## WHAT YOU HAVE TO DO
Nothing but the line containing "IC4 pin in+: VTH -> VDD" and the lines that follow it to the end of the material below should appear in the answer, each copied exactly.

[[ DATA SHOWN, beginning ]]

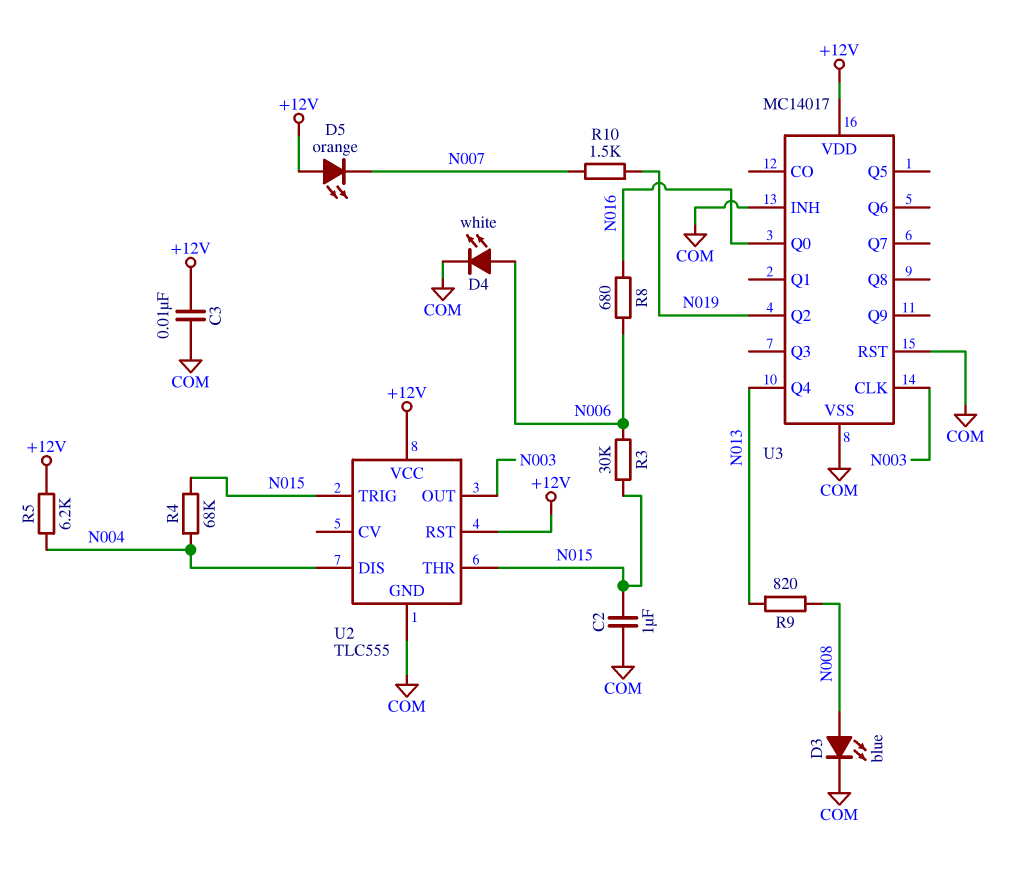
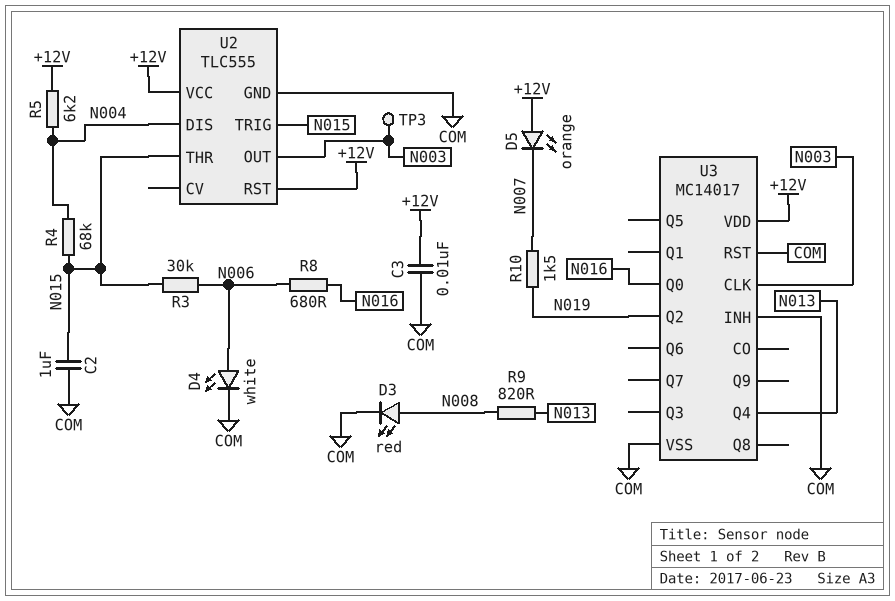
D3: LED blue (A N008, K COM) -> LED red (A N008, K COM)
TP3: none -> test point (N003)

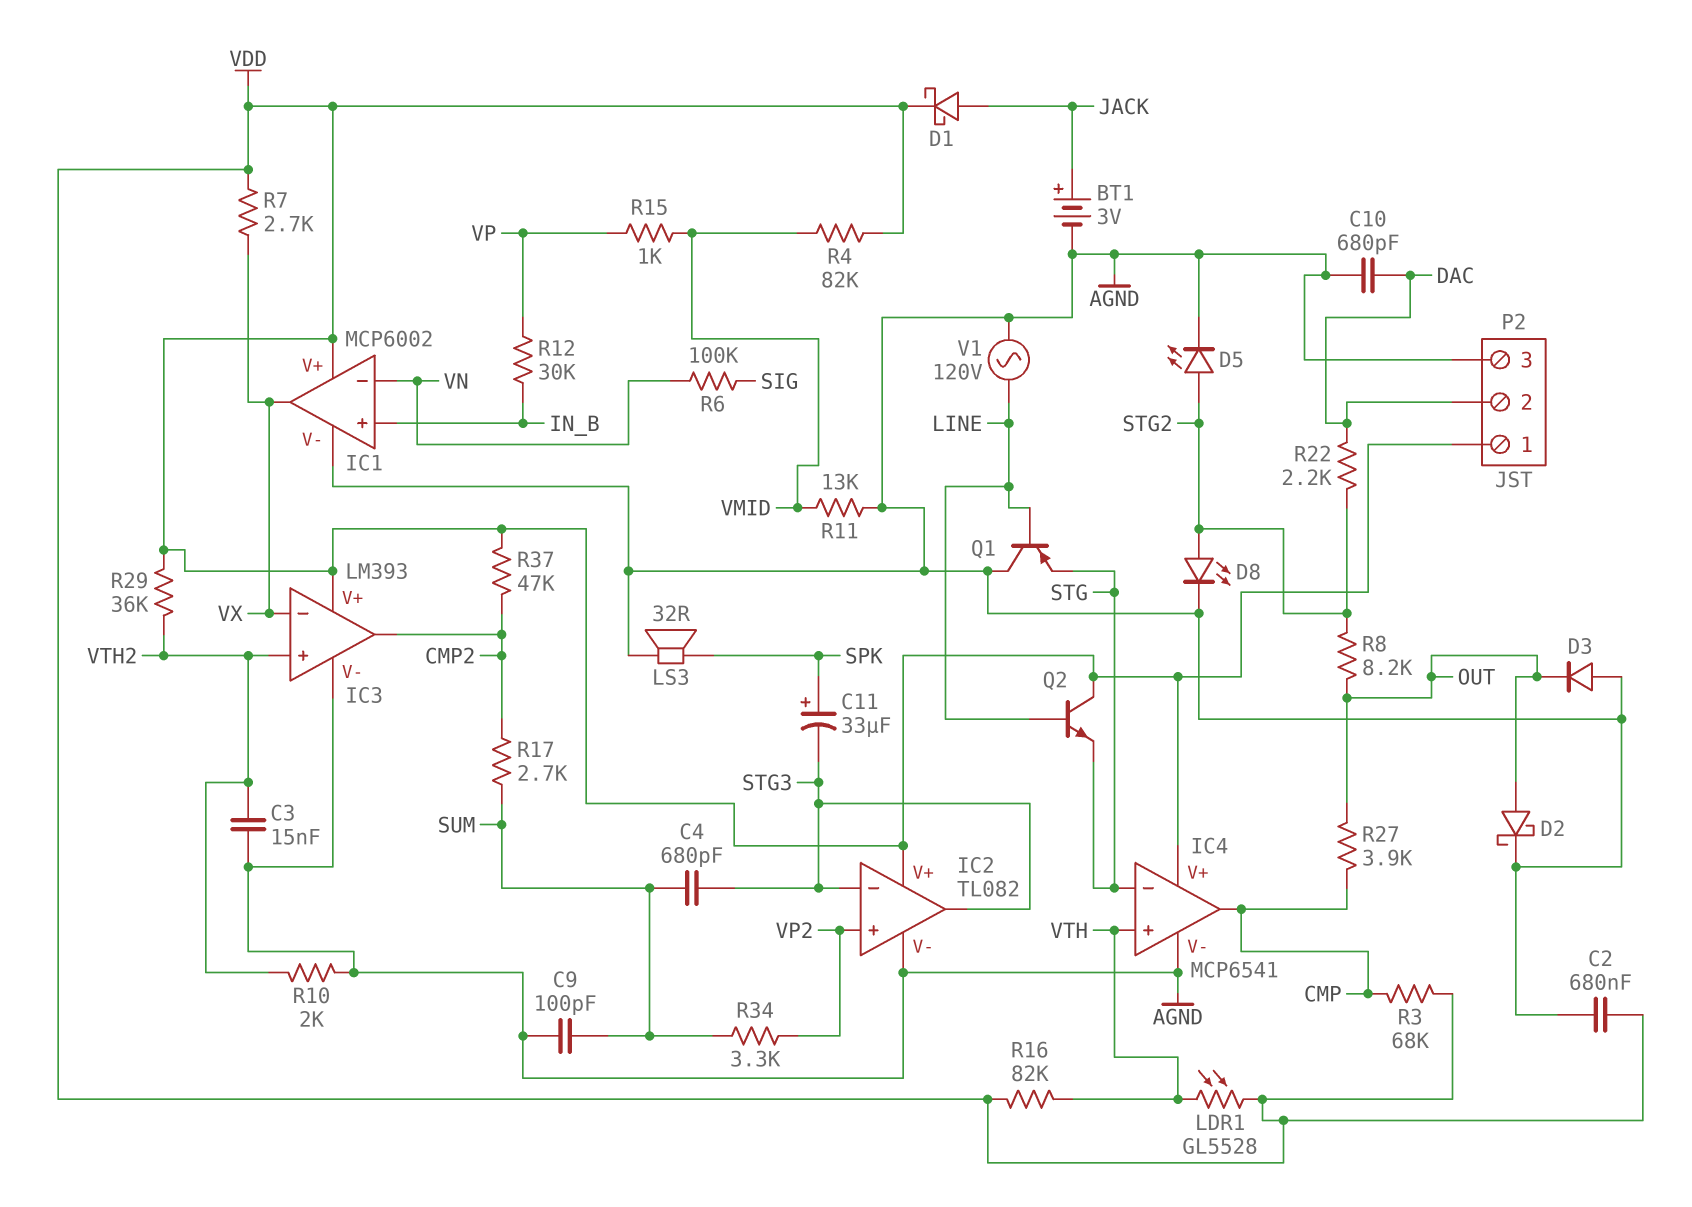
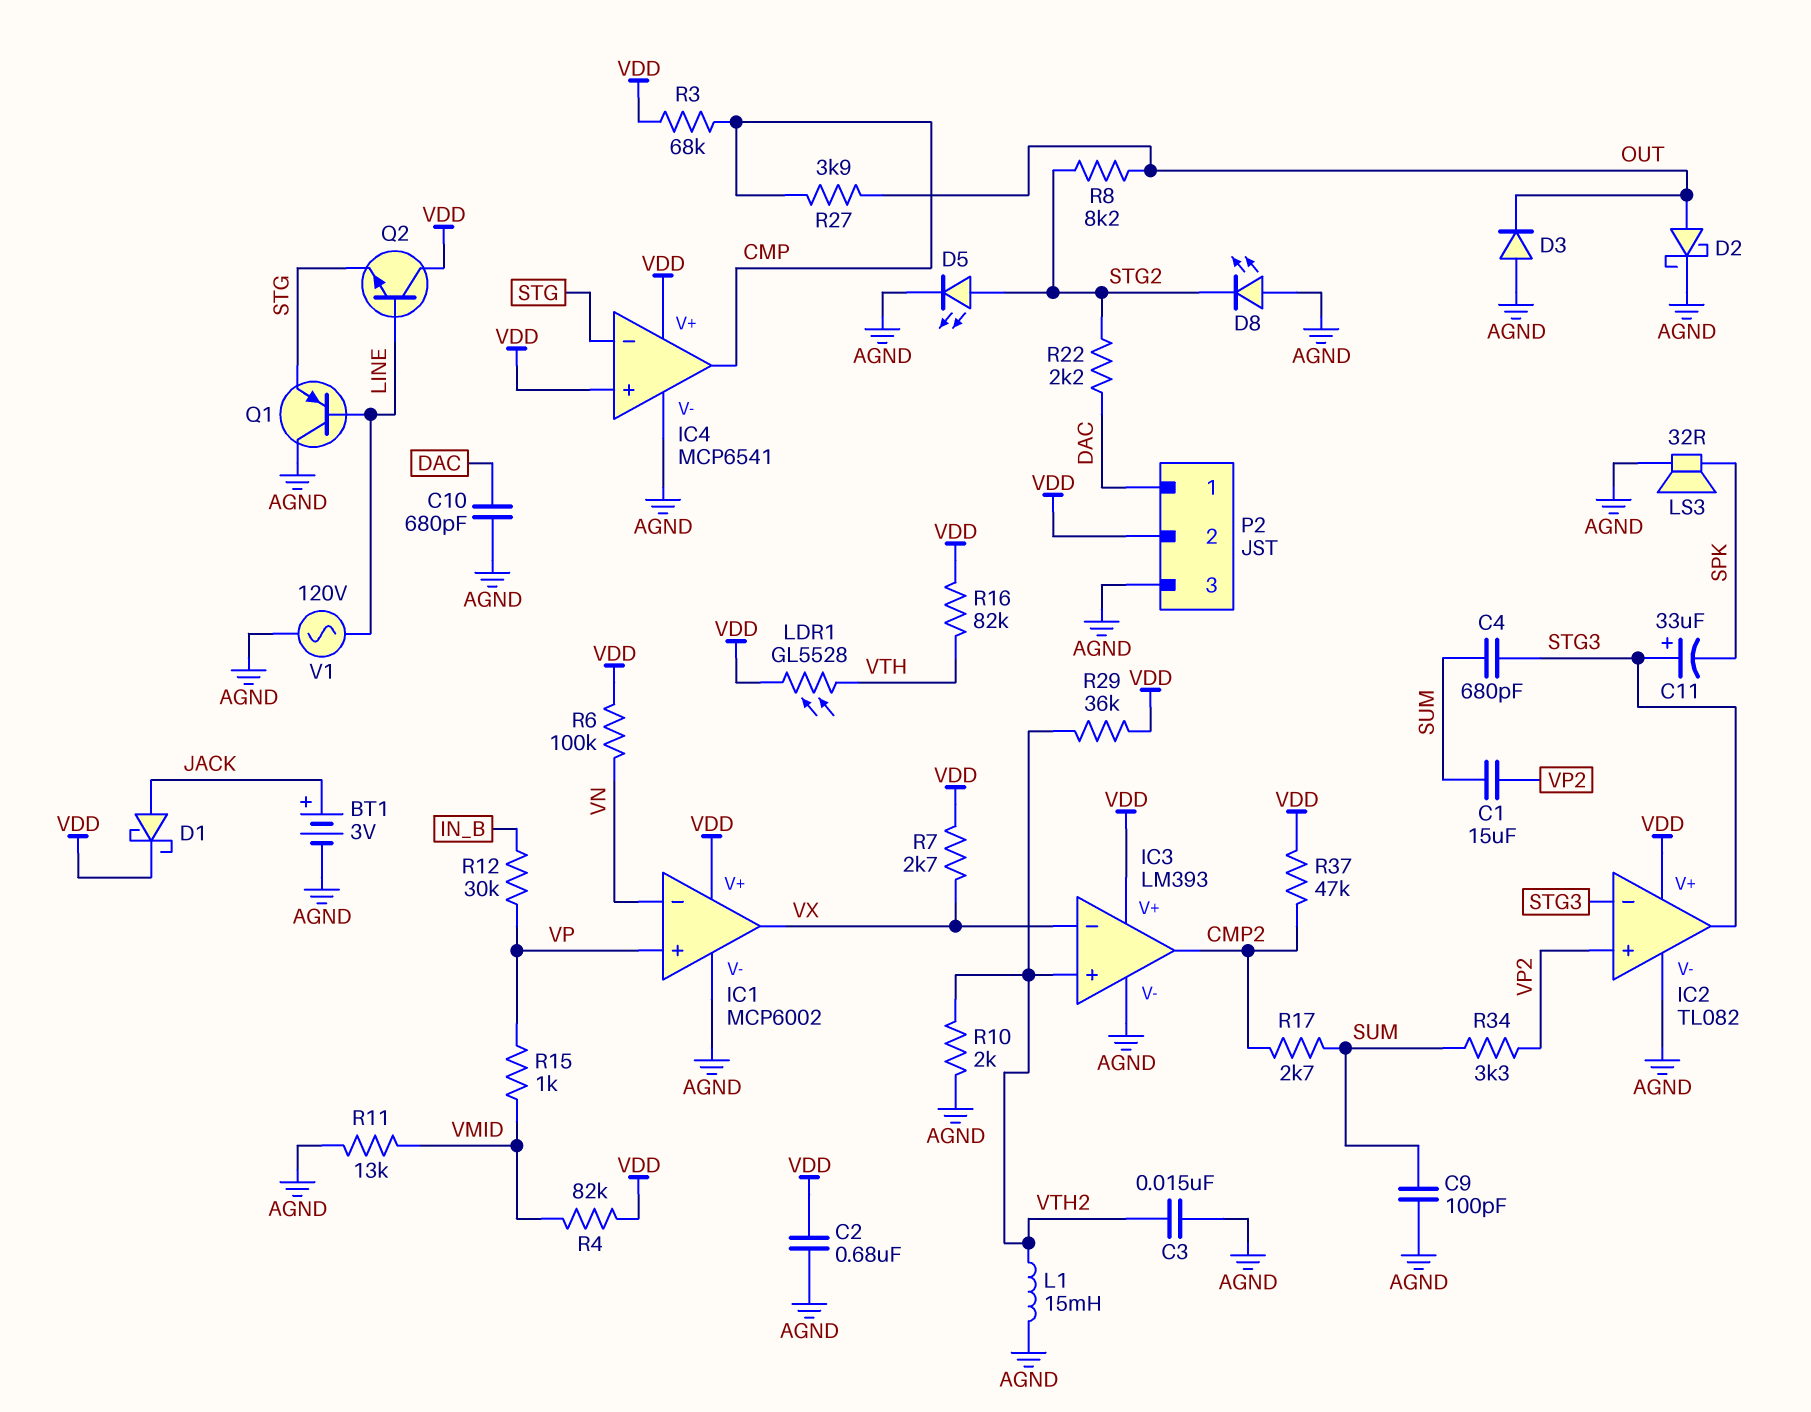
C1: none -> 15uF (SUM, VP2)
C11: 33uF (plus SPK, minus STG3) -> 33uF (plus STG3, minus SPK)
D8: LED (A STG2, K AGND) -> LED (A AGND, K STG2)
IC1 pin in+: IN_B -> VP
IC4 pin in+: VTH -> VDD
L1: none -> 15mH (AGND, VTH2)
P2 pin 1: VDD -> DAC
P2 pin 2: DAC -> VDD
R6: 100k (SIG, VN) -> 100k (VDD, VN)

[[ DATA SHOWN, end ]]

## RESPONSE
IC4 pin in+: VTH -> VDD
L1: none -> 15mH (AGND, VTH2)
P2 pin 1: VDD -> DAC
P2 pin 2: DAC -> VDD
R6: 100k (SIG, VN) -> 100k (VDD, VN)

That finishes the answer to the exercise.